## Problem
Repeat the records below verbatim, and do not copy their pictures.

(Scene edit records)
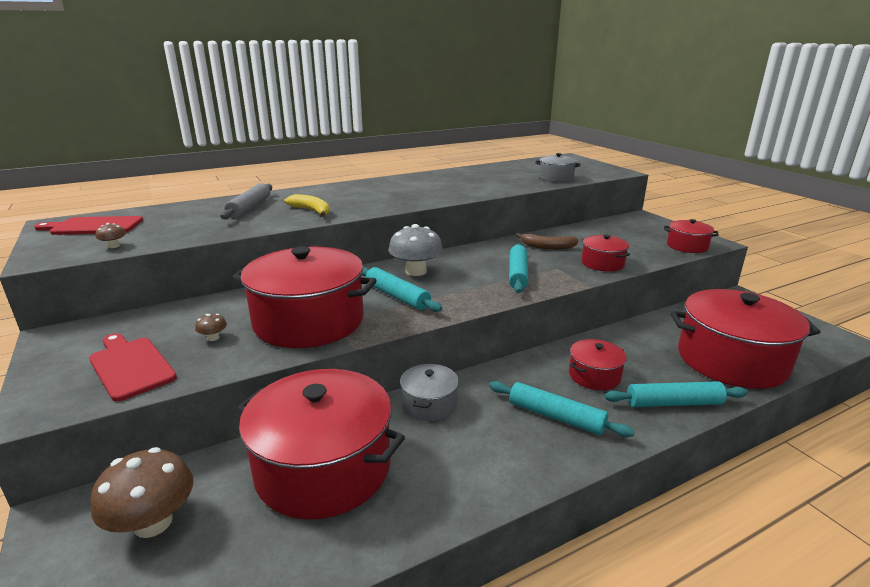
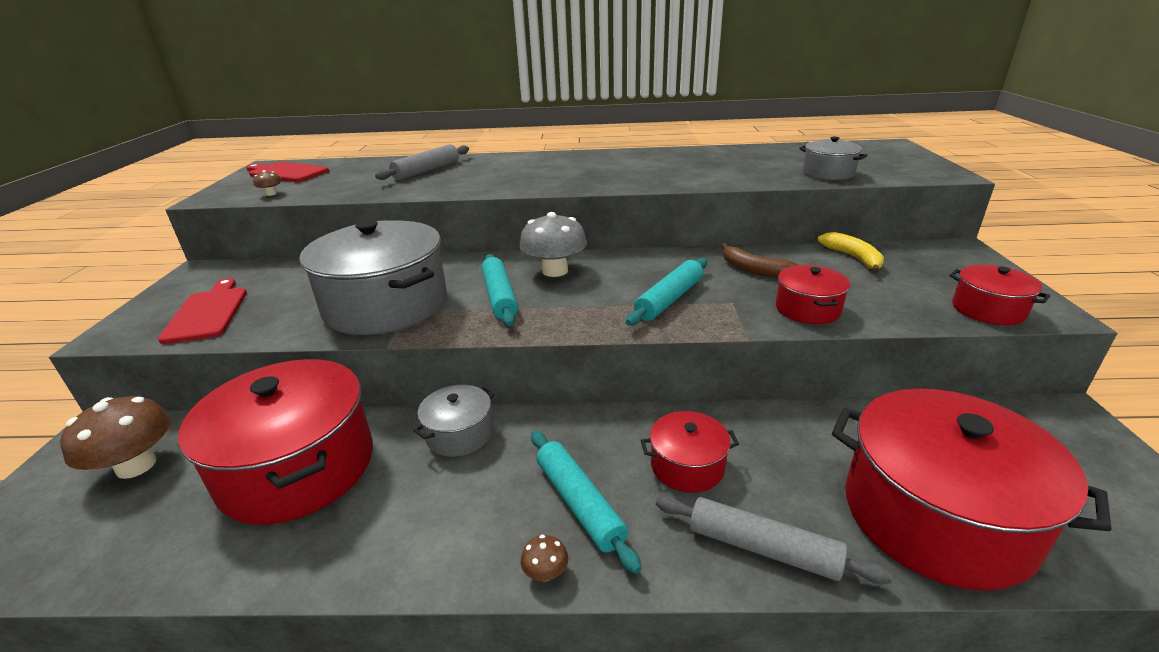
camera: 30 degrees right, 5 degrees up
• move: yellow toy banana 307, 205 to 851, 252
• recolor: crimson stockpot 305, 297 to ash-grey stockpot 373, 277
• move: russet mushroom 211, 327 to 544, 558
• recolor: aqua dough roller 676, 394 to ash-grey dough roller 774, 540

## Answer
camera: 30 degrees right, 5 degrees up
• move: yellow toy banana 307, 205 to 851, 252
• recolor: crimson stockpot 305, 297 to ash-grey stockpot 373, 277
• move: russet mushroom 211, 327 to 544, 558
• recolor: aqua dough roller 676, 394 to ash-grey dough roller 774, 540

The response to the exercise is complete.